### [PROBLEM TO WORK ON]
Print the listing below exactly, minus its pictures.
(DATA FOR THE TASK)
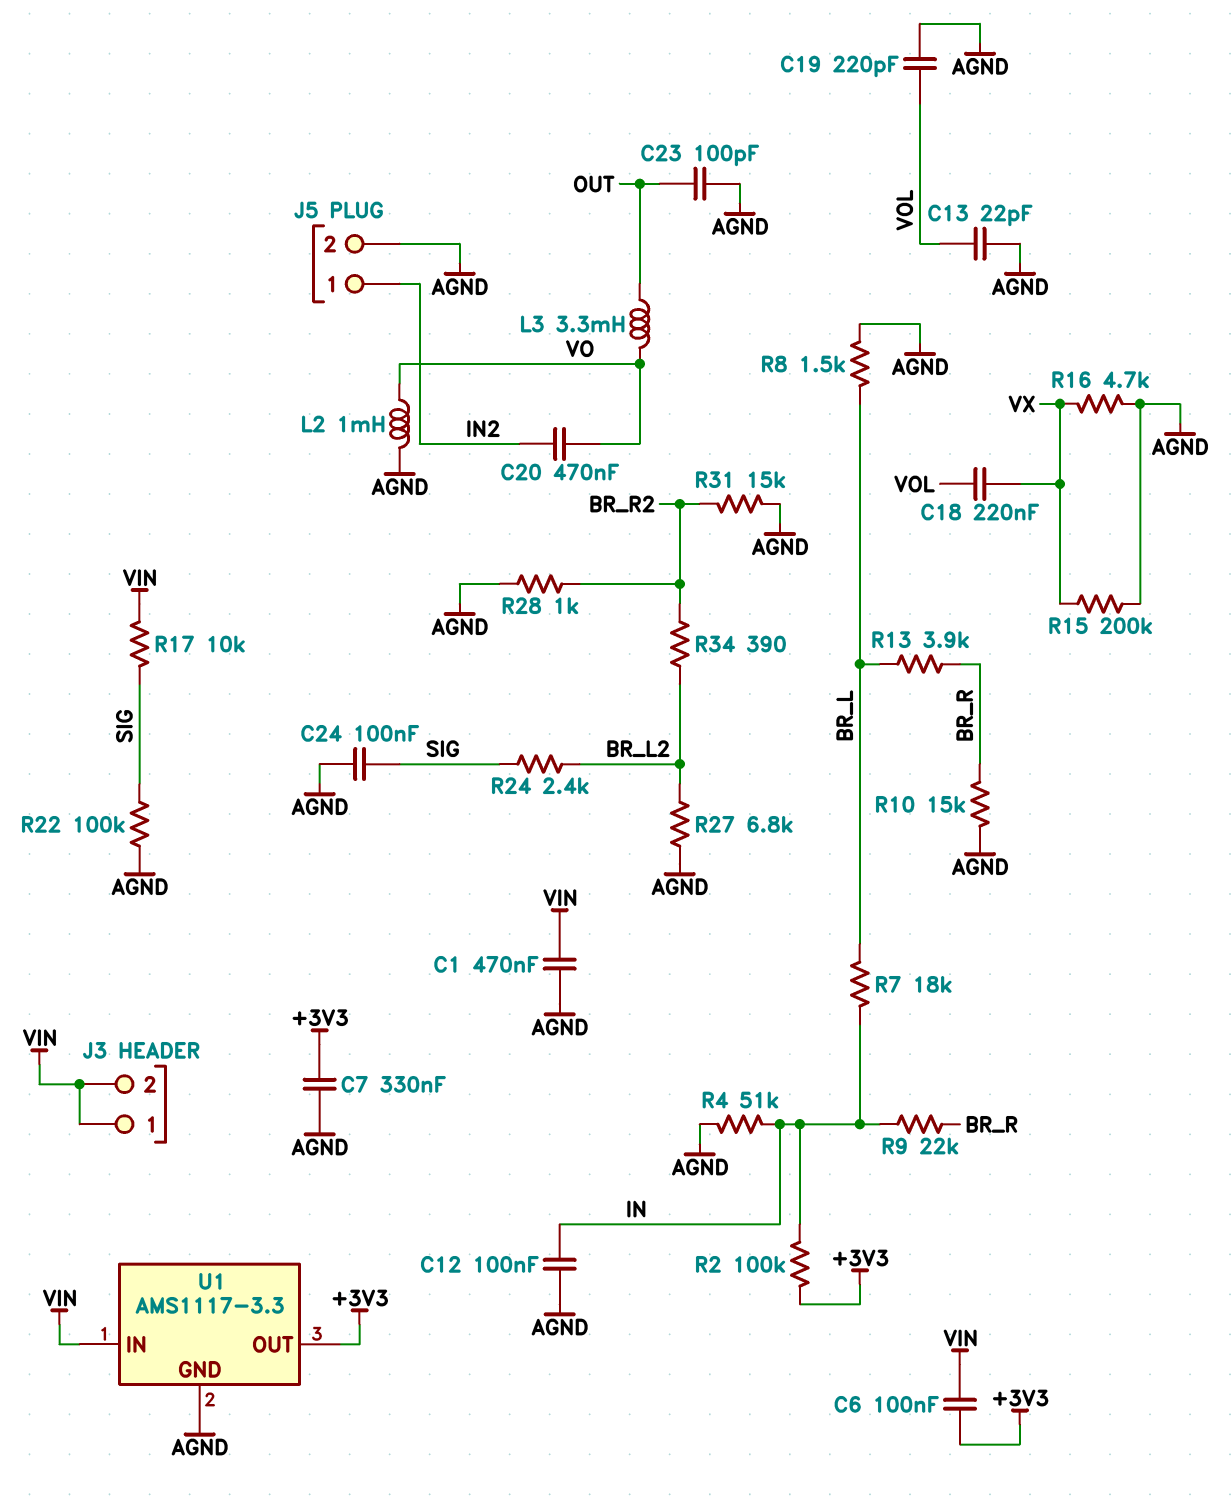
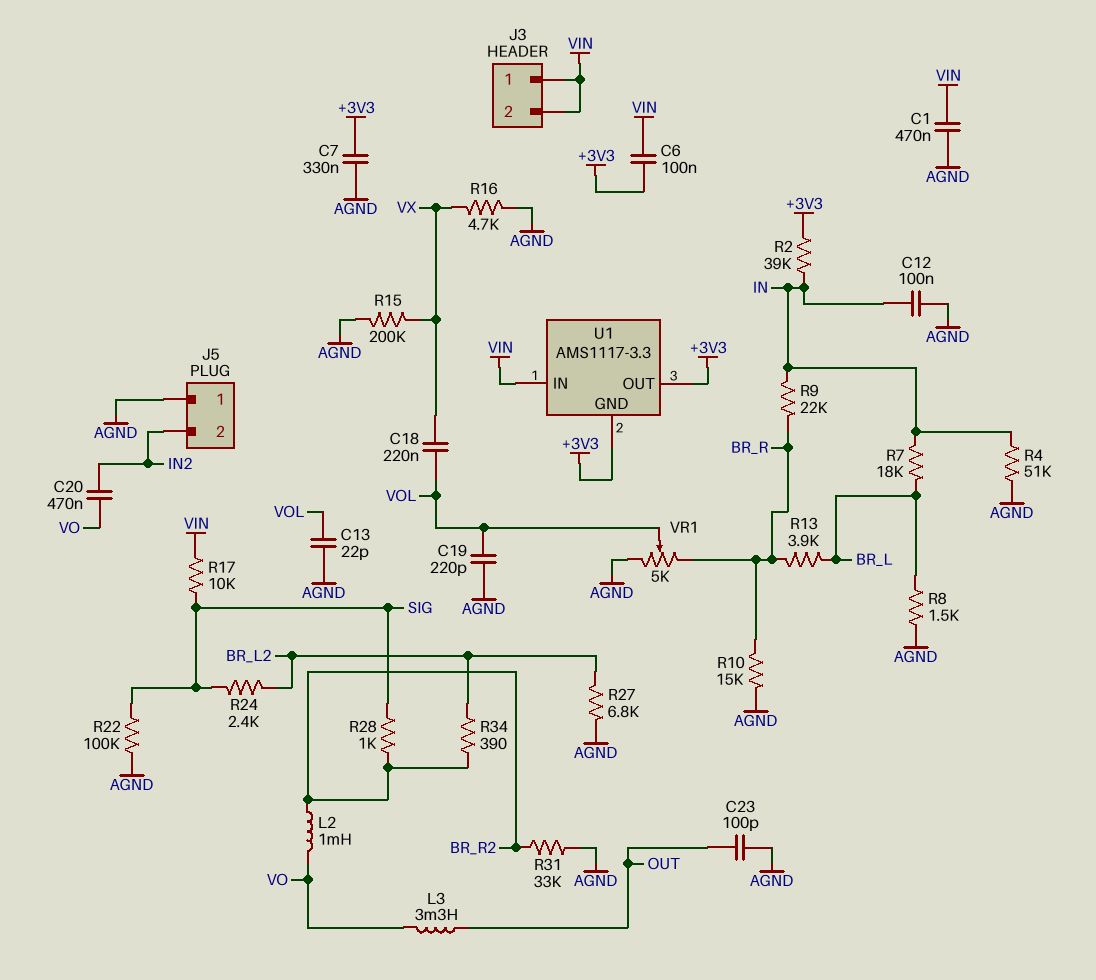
C24: 100nF (AGND, SIG) -> none
J5 pin 1: IN2 -> AGND
J5 pin 2: AGND -> IN2
L2: 1mH (AGND, VO) -> 1mH (BR_R2, VO)
R2: 100k (+3V3, IN) -> 39k (+3V3, IN)
R28: 1k (AGND, BR_R2) -> 1k (BR_R2, SIG)
R31: 15k (AGND, BR_R2) -> 33k (AGND, BR_R2)
U1 pin GND: AGND -> +3V3
VR1: none -> 5k (AGND, BR_R, wiper VOL)

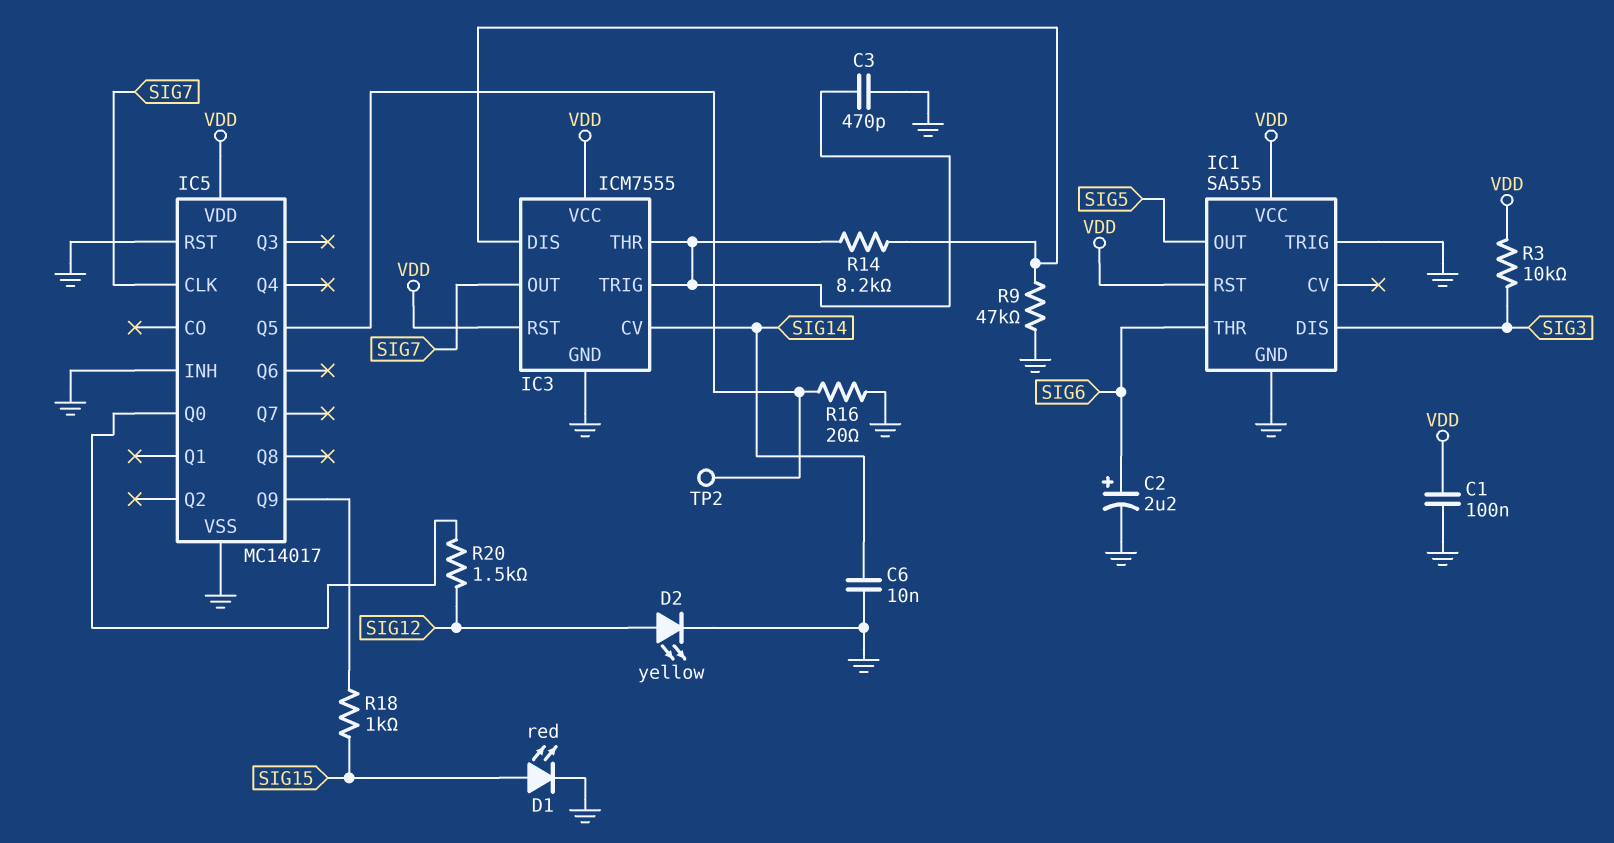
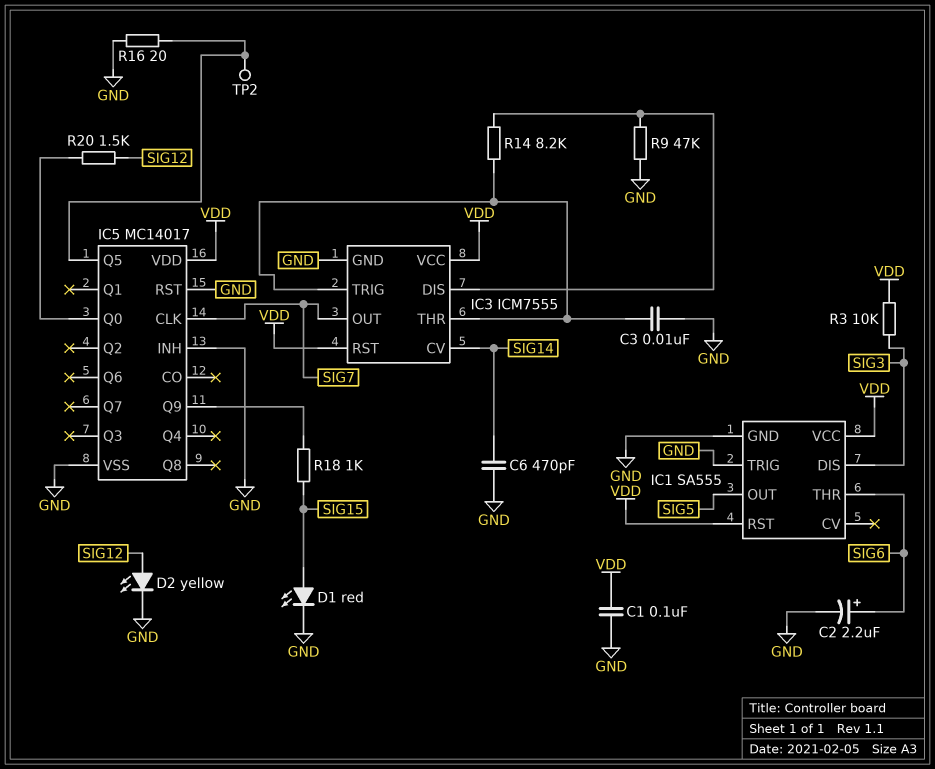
C3: 470pF (GND, IC3/THR) -> 10nF (GND, IC3/THR)
C6: 10nF (GND, SIG14) -> 470pF (GND, SIG14)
(End DATA FOR THE TASK)
### [RESULT OF THE TASK]
C24: 100nF (AGND, SIG) -> none
J5 pin 1: IN2 -> AGND
J5 pin 2: AGND -> IN2
L2: 1mH (AGND, VO) -> 1mH (BR_R2, VO)
R2: 100k (+3V3, IN) -> 39k (+3V3, IN)
R28: 1k (AGND, BR_R2) -> 1k (BR_R2, SIG)
R31: 15k (AGND, BR_R2) -> 33k (AGND, BR_R2)
U1 pin GND: AGND -> +3V3
VR1: none -> 5k (AGND, BR_R, wiper VOL)

C3: 470pF (GND, IC3/THR) -> 10nF (GND, IC3/THR)
C6: 10nF (GND, SIG14) -> 470pF (GND, SIG14)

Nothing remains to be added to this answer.